Items listed in a dataset
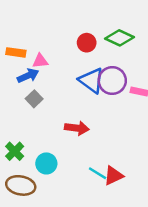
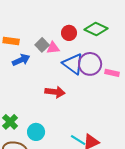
pink triangle: (40, 61) -> (53, 48), moved
gray square: (34, 99) -> (42, 45), moved
red arrow: (77, 128) -> (55, 92), moved

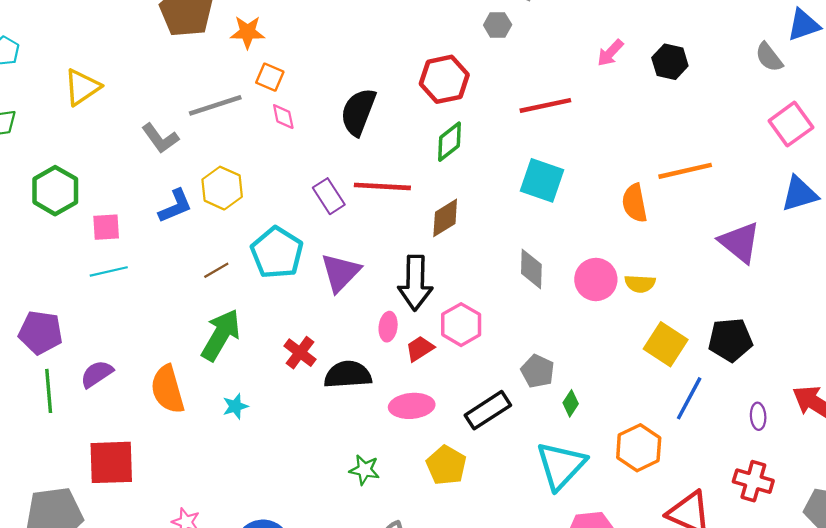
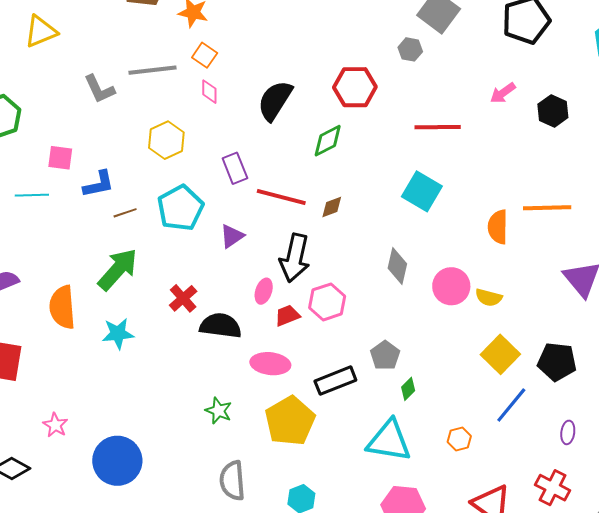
green diamond: (450, 142) -> (328, 141), moved
red line: (382, 186) -> (281, 197), moved
yellow hexagon: (222, 188) -> (166, 140), moved
blue L-shape: (175, 206) -> (99, 184), moved
brown diamond: (445, 218) -> (332, 207), size x0.7
pink square: (106, 227) -> (60, 158), moved
purple triangle: (340, 273) -> (232, 236), size x0.7
cyan star: (235, 406) -> (118, 334), size x1.4
orange hexagon: (639, 448) -> (459, 439), size x0.6
yellow pentagon: (446, 465) -> (290, 421), size x1.4
cyan triangle: (561, 465) -> (389, 441), turned 45

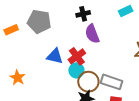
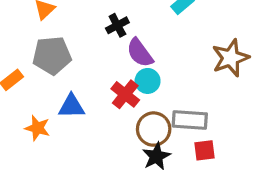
blue triangle: (55, 56) -> (72, 106), moved
cyan circle: (76, 70) -> (148, 81), moved
orange star: (17, 78) -> (37, 128), moved

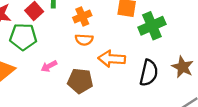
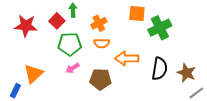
green pentagon: (23, 37) -> (70, 44), moved
brown star: (183, 67) -> (186, 73), moved

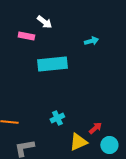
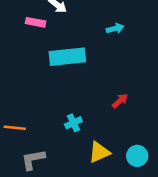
red arrow: (95, 128) -> (120, 101), moved

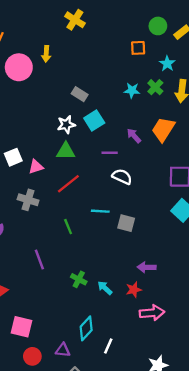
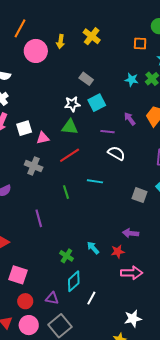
yellow cross: (75, 20) -> (92, 36), moved
gray square: (126, 223) -> (139, 195), moved
green cross: (79, 279) -> (66, 256), moved

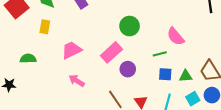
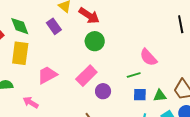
green circle: (130, 26) -> (95, 41), moved
yellow rectangle: (45, 27) -> (20, 53), size x1.6
pink arrow: (77, 81) -> (31, 102), moved

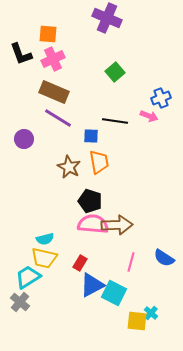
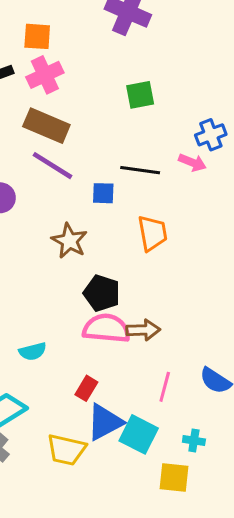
green square: (115, 72) -> (140, 95), turned 30
orange trapezoid: (99, 162) -> (152, 233), moved
brown arrow: (117, 225) -> (143, 330), size x0.7
yellow trapezoid: (44, 258) -> (66, 450), moved
cyan cross: (151, 313) -> (194, 441), moved, turned -32

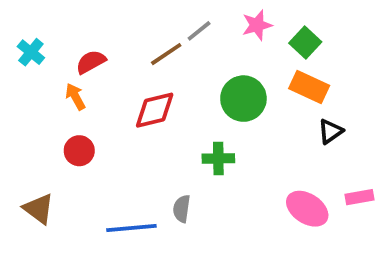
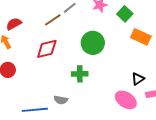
orange rectangle: (309, 87) -> (141, 37), moved
black triangle: (330, 131) -> (138, 79), moved
gray semicircle: (182, 209) -> (61, 100), turned -88

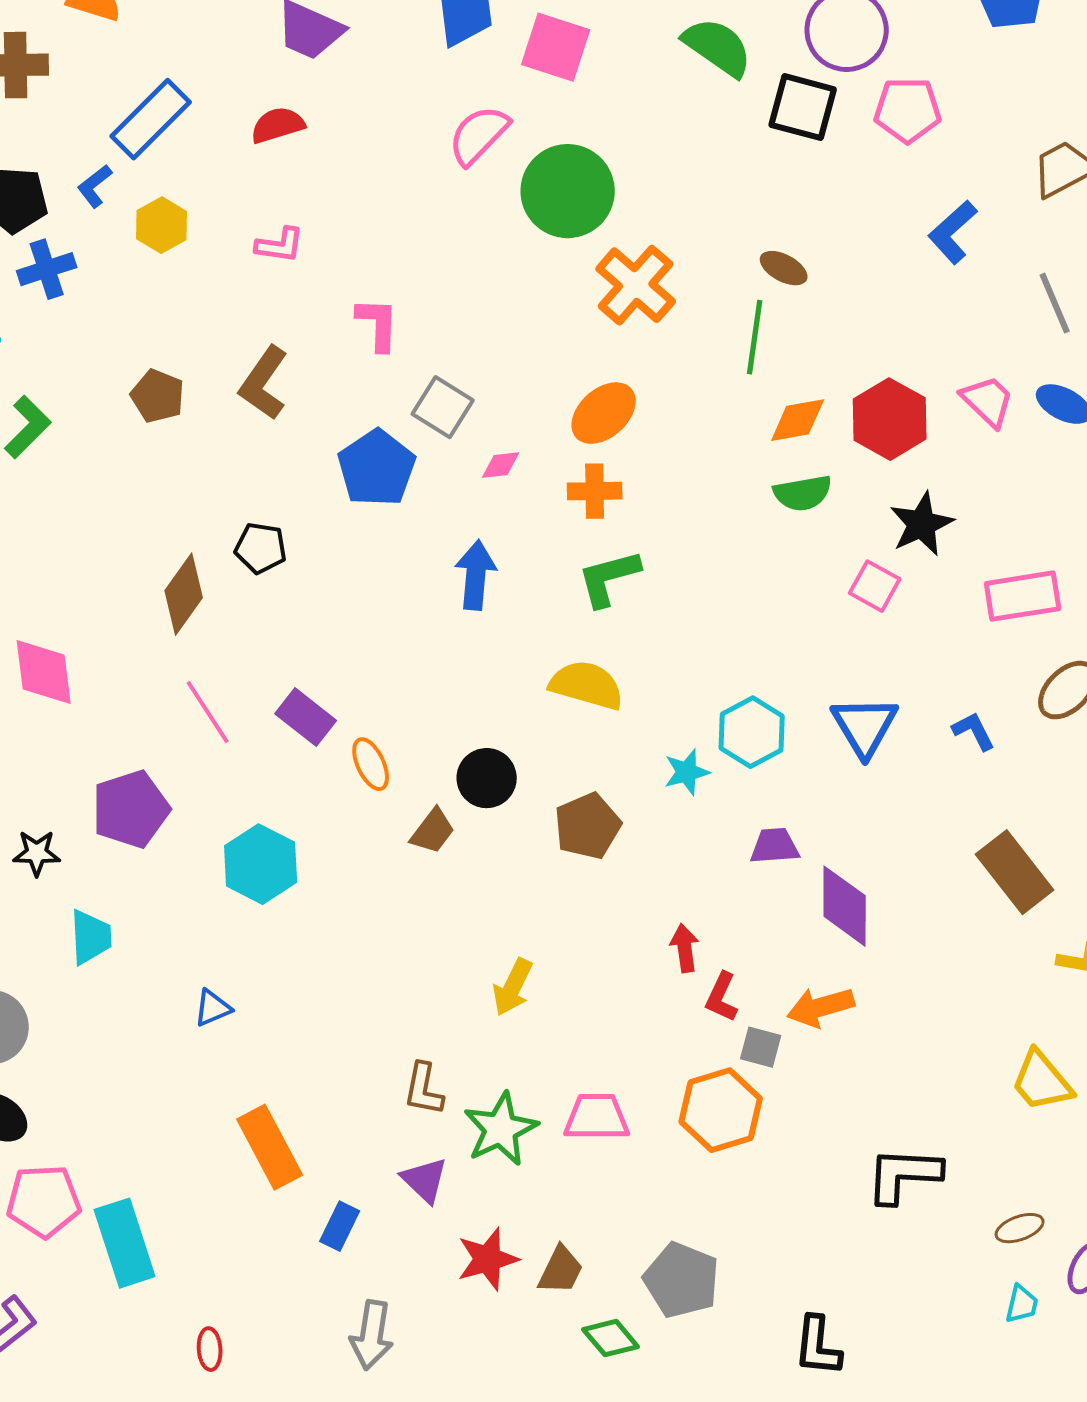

DIRECTIONS
Transcribe the entries above exactly, from their first line through the line with "red line: (382, 186) -> (281, 197), moved", and omit all pictures.

EXERCISE RESULT
pink triangle: (40, 61) -> (53, 48), moved
gray square: (34, 99) -> (42, 45), moved
red arrow: (77, 128) -> (55, 92), moved

green diamond: (450, 142) -> (328, 141), moved
red line: (382, 186) -> (281, 197), moved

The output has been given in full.